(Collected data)
►
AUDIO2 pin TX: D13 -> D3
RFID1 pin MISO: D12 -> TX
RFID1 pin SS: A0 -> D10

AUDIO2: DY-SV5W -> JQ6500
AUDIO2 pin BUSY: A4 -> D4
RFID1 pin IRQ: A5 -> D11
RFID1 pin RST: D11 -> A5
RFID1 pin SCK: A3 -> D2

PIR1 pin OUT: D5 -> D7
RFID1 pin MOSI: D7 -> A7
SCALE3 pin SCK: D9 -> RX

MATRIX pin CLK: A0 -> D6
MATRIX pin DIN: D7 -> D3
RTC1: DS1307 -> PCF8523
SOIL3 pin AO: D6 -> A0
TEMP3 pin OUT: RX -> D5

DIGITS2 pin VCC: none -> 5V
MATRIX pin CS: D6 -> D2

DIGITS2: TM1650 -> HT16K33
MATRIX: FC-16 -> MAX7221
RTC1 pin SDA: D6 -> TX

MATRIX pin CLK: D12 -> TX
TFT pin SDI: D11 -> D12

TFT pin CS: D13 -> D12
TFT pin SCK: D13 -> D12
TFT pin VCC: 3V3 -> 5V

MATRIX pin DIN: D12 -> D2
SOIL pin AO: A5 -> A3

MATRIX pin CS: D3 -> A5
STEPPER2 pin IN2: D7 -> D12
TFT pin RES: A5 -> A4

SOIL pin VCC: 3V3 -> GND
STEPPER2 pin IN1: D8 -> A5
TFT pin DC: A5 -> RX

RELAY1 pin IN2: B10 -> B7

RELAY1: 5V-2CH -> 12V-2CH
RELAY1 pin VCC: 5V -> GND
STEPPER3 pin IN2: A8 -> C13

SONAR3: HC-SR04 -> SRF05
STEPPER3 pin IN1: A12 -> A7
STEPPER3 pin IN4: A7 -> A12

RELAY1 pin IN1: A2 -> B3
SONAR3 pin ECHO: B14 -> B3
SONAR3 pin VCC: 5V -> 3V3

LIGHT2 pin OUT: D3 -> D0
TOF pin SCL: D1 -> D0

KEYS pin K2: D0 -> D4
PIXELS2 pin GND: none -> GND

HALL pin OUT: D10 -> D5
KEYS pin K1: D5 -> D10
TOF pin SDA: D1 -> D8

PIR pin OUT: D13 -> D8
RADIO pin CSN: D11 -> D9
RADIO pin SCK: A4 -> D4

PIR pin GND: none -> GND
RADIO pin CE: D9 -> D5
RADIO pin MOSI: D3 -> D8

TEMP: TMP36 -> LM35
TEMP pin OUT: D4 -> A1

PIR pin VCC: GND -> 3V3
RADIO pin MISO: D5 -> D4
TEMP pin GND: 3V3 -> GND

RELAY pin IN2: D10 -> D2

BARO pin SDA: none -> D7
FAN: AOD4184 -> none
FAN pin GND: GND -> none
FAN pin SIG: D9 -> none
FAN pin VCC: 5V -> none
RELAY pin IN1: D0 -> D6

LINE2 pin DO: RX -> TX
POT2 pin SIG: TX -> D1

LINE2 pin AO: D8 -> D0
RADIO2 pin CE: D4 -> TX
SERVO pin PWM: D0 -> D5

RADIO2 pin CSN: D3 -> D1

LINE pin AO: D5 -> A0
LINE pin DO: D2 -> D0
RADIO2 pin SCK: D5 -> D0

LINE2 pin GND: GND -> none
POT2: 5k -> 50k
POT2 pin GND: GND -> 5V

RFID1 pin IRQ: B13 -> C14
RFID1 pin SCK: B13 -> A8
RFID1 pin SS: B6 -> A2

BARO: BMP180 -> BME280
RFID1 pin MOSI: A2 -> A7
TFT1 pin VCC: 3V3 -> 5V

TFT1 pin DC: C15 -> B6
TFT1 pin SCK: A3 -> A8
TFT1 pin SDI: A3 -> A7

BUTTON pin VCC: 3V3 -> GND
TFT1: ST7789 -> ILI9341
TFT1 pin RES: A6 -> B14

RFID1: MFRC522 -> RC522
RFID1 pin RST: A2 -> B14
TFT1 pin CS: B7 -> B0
◄
Work instruction:
Keeping each word as it stands, transcribe every entry.

Exercise solution:
AUDIO2 pin TX: D13 -> D3
RFID1 pin MISO: D12 -> TX
RFID1 pin SS: A0 -> D10

AUDIO2: DY-SV5W -> JQ6500
AUDIO2 pin BUSY: A4 -> D4
RFID1 pin IRQ: A5 -> D11
RFID1 pin RST: D11 -> A5
RFID1 pin SCK: A3 -> D2

PIR1 pin OUT: D5 -> D7
RFID1 pin MOSI: D7 -> A7
SCALE3 pin SCK: D9 -> RX

MATRIX pin CLK: A0 -> D6
MATRIX pin DIN: D7 -> D3
RTC1: DS1307 -> PCF8523
SOIL3 pin AO: D6 -> A0
TEMP3 pin OUT: RX -> D5

DIGITS2 pin VCC: none -> 5V
MATRIX pin CS: D6 -> D2

DIGITS2: TM1650 -> HT16K33
MATRIX: FC-16 -> MAX7221
RTC1 pin SDA: D6 -> TX

MATRIX pin CLK: D12 -> TX
TFT pin SDI: D11 -> D12

TFT pin CS: D13 -> D12
TFT pin SCK: D13 -> D12
TFT pin VCC: 3V3 -> 5V

MATRIX pin DIN: D12 -> D2
SOIL pin AO: A5 -> A3

MATRIX pin CS: D3 -> A5
STEPPER2 pin IN2: D7 -> D12
TFT pin RES: A5 -> A4

SOIL pin VCC: 3V3 -> GND
STEPPER2 pin IN1: D8 -> A5
TFT pin DC: A5 -> RX

RELAY1 pin IN2: B10 -> B7

RELAY1: 5V-2CH -> 12V-2CH
RELAY1 pin VCC: 5V -> GND
STEPPER3 pin IN2: A8 -> C13

SONAR3: HC-SR04 -> SRF05
STEPPER3 pin IN1: A12 -> A7
STEPPER3 pin IN4: A7 -> A12

RELAY1 pin IN1: A2 -> B3
SONAR3 pin ECHO: B14 -> B3
SONAR3 pin VCC: 5V -> 3V3

LIGHT2 pin OUT: D3 -> D0
TOF pin SCL: D1 -> D0

KEYS pin K2: D0 -> D4
PIXELS2 pin GND: none -> GND

HALL pin OUT: D10 -> D5
KEYS pin K1: D5 -> D10
TOF pin SDA: D1 -> D8

PIR pin OUT: D13 -> D8
RADIO pin CSN: D11 -> D9
RADIO pin SCK: A4 -> D4

PIR pin GND: none -> GND
RADIO pin CE: D9 -> D5
RADIO pin MOSI: D3 -> D8

TEMP: TMP36 -> LM35
TEMP pin OUT: D4 -> A1

PIR pin VCC: GND -> 3V3
RADIO pin MISO: D5 -> D4
TEMP pin GND: 3V3 -> GND

RELAY pin IN2: D10 -> D2

BARO pin SDA: none -> D7
FAN: AOD4184 -> none
FAN pin GND: GND -> none
FAN pin SIG: D9 -> none
FAN pin VCC: 5V -> none
RELAY pin IN1: D0 -> D6

LINE2 pin DO: RX -> TX
POT2 pin SIG: TX -> D1

LINE2 pin AO: D8 -> D0
RADIO2 pin CE: D4 -> TX
SERVO pin PWM: D0 -> D5

RADIO2 pin CSN: D3 -> D1

LINE pin AO: D5 -> A0
LINE pin DO: D2 -> D0
RADIO2 pin SCK: D5 -> D0

LINE2 pin GND: GND -> none
POT2: 5k -> 50k
POT2 pin GND: GND -> 5V

RFID1 pin IRQ: B13 -> C14
RFID1 pin SCK: B13 -> A8
RFID1 pin SS: B6 -> A2

BARO: BMP180 -> BME280
RFID1 pin MOSI: A2 -> A7
TFT1 pin VCC: 3V3 -> 5V

TFT1 pin DC: C15 -> B6
TFT1 pin SCK: A3 -> A8
TFT1 pin SDI: A3 -> A7

BUTTON pin VCC: 3V3 -> GND
TFT1: ST7789 -> ILI9341
TFT1 pin RES: A6 -> B14

RFID1: MFRC522 -> RC522
RFID1 pin RST: A2 -> B14
TFT1 pin CS: B7 -> B0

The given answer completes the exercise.